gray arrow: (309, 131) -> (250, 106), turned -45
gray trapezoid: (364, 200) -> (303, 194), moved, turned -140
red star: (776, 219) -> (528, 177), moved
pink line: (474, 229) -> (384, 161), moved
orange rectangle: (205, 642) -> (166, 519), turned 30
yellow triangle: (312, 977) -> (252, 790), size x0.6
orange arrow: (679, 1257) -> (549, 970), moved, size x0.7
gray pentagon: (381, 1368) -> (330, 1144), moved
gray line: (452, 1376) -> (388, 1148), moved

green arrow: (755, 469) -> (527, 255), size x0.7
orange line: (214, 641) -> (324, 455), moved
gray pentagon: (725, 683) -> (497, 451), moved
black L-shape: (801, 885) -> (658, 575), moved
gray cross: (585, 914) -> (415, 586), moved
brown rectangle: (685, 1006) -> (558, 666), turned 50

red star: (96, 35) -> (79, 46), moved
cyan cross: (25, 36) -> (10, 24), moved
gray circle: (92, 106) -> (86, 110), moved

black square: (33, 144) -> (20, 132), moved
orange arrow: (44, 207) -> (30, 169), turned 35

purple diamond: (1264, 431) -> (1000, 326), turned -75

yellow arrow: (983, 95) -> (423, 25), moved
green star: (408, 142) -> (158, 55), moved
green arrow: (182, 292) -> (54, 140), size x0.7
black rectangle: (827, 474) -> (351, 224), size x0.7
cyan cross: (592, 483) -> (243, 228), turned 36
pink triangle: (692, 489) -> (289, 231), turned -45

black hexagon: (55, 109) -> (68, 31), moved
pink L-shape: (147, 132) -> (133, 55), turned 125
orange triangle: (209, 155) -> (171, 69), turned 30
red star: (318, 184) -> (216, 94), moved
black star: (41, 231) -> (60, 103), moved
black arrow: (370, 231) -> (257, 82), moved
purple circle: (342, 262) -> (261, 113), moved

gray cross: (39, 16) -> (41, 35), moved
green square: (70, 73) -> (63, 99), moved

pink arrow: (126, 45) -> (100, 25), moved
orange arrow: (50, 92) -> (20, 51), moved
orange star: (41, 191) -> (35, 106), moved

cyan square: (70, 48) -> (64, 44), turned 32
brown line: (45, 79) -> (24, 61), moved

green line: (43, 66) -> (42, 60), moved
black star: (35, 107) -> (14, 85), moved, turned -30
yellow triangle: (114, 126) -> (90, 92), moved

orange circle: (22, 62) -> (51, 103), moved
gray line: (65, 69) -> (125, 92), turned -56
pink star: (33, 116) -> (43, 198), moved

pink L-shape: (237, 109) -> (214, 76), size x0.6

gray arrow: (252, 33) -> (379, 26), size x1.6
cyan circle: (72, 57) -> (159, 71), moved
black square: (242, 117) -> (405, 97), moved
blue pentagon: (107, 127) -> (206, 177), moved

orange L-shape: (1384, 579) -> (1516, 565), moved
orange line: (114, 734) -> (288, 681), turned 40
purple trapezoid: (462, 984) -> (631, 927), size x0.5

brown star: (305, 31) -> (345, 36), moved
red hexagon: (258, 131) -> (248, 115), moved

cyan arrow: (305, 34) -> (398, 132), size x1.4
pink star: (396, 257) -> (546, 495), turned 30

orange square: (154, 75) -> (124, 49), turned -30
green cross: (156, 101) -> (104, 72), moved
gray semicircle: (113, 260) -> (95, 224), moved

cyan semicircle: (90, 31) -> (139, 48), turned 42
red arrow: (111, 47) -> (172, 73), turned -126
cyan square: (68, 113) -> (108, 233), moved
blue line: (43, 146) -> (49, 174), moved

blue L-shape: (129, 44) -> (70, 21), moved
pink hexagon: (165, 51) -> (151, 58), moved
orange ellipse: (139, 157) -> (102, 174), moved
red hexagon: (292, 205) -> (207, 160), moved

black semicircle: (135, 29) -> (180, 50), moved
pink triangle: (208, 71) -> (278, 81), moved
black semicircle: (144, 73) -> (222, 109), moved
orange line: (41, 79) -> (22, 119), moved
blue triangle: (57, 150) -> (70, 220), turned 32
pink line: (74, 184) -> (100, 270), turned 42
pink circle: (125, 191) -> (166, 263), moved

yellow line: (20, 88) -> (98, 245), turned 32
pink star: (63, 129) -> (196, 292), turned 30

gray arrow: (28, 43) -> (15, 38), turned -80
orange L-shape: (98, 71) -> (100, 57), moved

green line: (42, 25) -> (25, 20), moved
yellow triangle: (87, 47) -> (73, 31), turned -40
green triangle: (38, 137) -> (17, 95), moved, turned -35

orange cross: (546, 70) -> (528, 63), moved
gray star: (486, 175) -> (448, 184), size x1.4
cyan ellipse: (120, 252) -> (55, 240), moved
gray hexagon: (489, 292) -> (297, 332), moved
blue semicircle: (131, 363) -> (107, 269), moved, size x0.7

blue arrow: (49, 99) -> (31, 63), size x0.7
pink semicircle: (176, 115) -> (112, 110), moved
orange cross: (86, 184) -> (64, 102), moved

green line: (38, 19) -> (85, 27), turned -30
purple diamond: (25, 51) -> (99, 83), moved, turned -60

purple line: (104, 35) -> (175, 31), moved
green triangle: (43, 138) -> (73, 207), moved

____

• _Problem requirements_
The whole listing above must be copied exactly.

• _Your solution_
gray arrow: (309, 131) -> (250, 106), turned -45
gray trapezoid: (364, 200) -> (303, 194), moved, turned -140
red star: (776, 219) -> (528, 177), moved
pink line: (474, 229) -> (384, 161), moved
orange rectangle: (205, 642) -> (166, 519), turned 30
yellow triangle: (312, 977) -> (252, 790), size x0.6
orange arrow: (679, 1257) -> (549, 970), moved, size x0.7
gray pentagon: (381, 1368) -> (330, 1144), moved
gray line: (452, 1376) -> (388, 1148), moved

green arrow: (755, 469) -> (527, 255), size x0.7
orange line: (214, 641) -> (324, 455), moved
gray pentagon: (725, 683) -> (497, 451), moved
black L-shape: (801, 885) -> (658, 575), moved
gray cross: (585, 914) -> (415, 586), moved
brown rectangle: (685, 1006) -> (558, 666), turned 50

red star: (96, 35) -> (79, 46), moved
cyan cross: (25, 36) -> (10, 24), moved
gray circle: (92, 106) -> (86, 110), moved

black square: (33, 144) -> (20, 132), moved
orange arrow: (44, 207) -> (30, 169), turned 35

purple diamond: (1264, 431) -> (1000, 326), turned -75

yellow arrow: (983, 95) -> (423, 25), moved
green star: (408, 142) -> (158, 55), moved
green arrow: (182, 292) -> (54, 140), size x0.7
black rectangle: (827, 474) -> (351, 224), size x0.7
cyan cross: (592, 483) -> (243, 228), turned 36
pink triangle: (692, 489) -> (289, 231), turned -45

black hexagon: (55, 109) -> (68, 31), moved
pink L-shape: (147, 132) -> (133, 55), turned 125
orange triangle: (209, 155) -> (171, 69), turned 30
red star: (318, 184) -> (216, 94), moved
black star: (41, 231) -> (60, 103), moved
black arrow: (370, 231) -> (257, 82), moved
purple circle: (342, 262) -> (261, 113), moved

gray cross: (39, 16) -> (41, 35), moved
green square: (70, 73) -> (63, 99), moved

pink arrow: (126, 45) -> (100, 25), moved
orange arrow: (50, 92) -> (20, 51), moved
orange star: (41, 191) -> (35, 106), moved

cyan square: (70, 48) -> (64, 44), turned 32
brown line: (45, 79) -> (24, 61), moved

green line: (43, 66) -> (42, 60), moved
black star: (35, 107) -> (14, 85), moved, turned -30
yellow triangle: (114, 126) -> (90, 92), moved

orange circle: (22, 62) -> (51, 103), moved
gray line: (65, 69) -> (125, 92), turned -56
pink star: (33, 116) -> (43, 198), moved

pink L-shape: (237, 109) -> (214, 76), size x0.6

gray arrow: (252, 33) -> (379, 26), size x1.6
cyan circle: (72, 57) -> (159, 71), moved
black square: (242, 117) -> (405, 97), moved
blue pentagon: (107, 127) -> (206, 177), moved

orange L-shape: (1384, 579) -> (1516, 565), moved
orange line: (114, 734) -> (288, 681), turned 40
purple trapezoid: (462, 984) -> (631, 927), size x0.5

brown star: (305, 31) -> (345, 36), moved
red hexagon: (258, 131) -> (248, 115), moved

cyan arrow: (305, 34) -> (398, 132), size x1.4
pink star: (396, 257) -> (546, 495), turned 30

orange square: (154, 75) -> (124, 49), turned -30
green cross: (156, 101) -> (104, 72), moved
gray semicircle: (113, 260) -> (95, 224), moved

cyan semicircle: (90, 31) -> (139, 48), turned 42
red arrow: (111, 47) -> (172, 73), turned -126
cyan square: (68, 113) -> (108, 233), moved
blue line: (43, 146) -> (49, 174), moved

blue L-shape: (129, 44) -> (70, 21), moved
pink hexagon: (165, 51) -> (151, 58), moved
orange ellipse: (139, 157) -> (102, 174), moved
red hexagon: (292, 205) -> (207, 160), moved

black semicircle: (135, 29) -> (180, 50), moved
pink triangle: (208, 71) -> (278, 81), moved
black semicircle: (144, 73) -> (222, 109), moved
orange line: (41, 79) -> (22, 119), moved
blue triangle: (57, 150) -> (70, 220), turned 32
pink line: (74, 184) -> (100, 270), turned 42
pink circle: (125, 191) -> (166, 263), moved

yellow line: (20, 88) -> (98, 245), turned 32
pink star: (63, 129) -> (196, 292), turned 30

gray arrow: (28, 43) -> (15, 38), turned -80
orange L-shape: (98, 71) -> (100, 57), moved

green line: (42, 25) -> (25, 20), moved
yellow triangle: (87, 47) -> (73, 31), turned -40
green triangle: (38, 137) -> (17, 95), moved, turned -35

orange cross: (546, 70) -> (528, 63), moved
gray star: (486, 175) -> (448, 184), size x1.4
cyan ellipse: (120, 252) -> (55, 240), moved
gray hexagon: (489, 292) -> (297, 332), moved
blue semicircle: (131, 363) -> (107, 269), moved, size x0.7

blue arrow: (49, 99) -> (31, 63), size x0.7
pink semicircle: (176, 115) -> (112, 110), moved
orange cross: (86, 184) -> (64, 102), moved

green line: (38, 19) -> (85, 27), turned -30
purple diamond: (25, 51) -> (99, 83), moved, turned -60

purple line: (104, 35) -> (175, 31), moved
green triangle: (43, 138) -> (73, 207), moved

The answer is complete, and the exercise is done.